Copy each line of the data beneath in which the word "orange" appears.

*** Data for the task ***

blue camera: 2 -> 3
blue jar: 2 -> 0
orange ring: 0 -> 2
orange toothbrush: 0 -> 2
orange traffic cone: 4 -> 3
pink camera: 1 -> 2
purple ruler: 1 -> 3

*** End of Data for the task ***
*** Data for the task ***

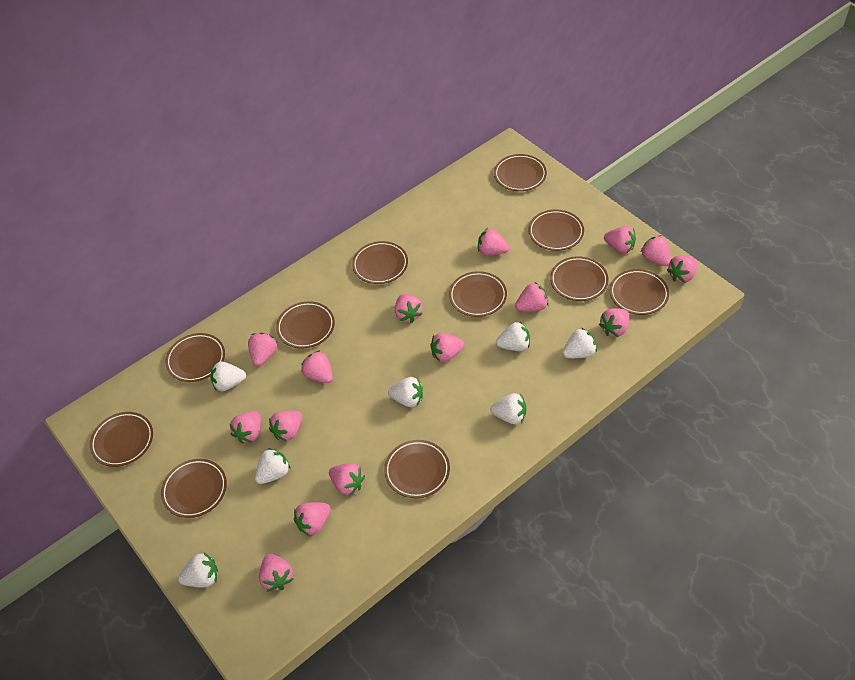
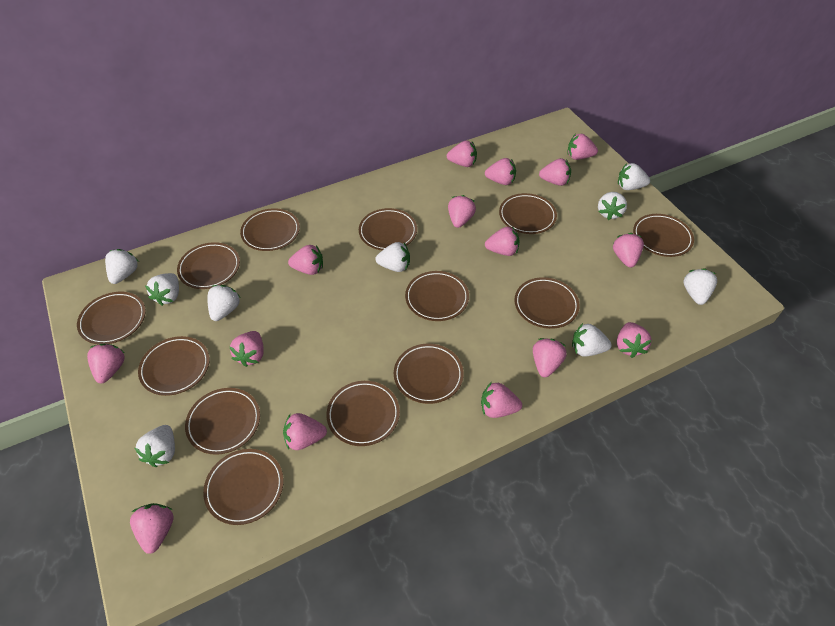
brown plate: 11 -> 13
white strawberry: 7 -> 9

*** End of Data for the task ***

Task result:
orange ring: 0 -> 2
orange toothbrush: 0 -> 2
orange traffic cone: 4 -> 3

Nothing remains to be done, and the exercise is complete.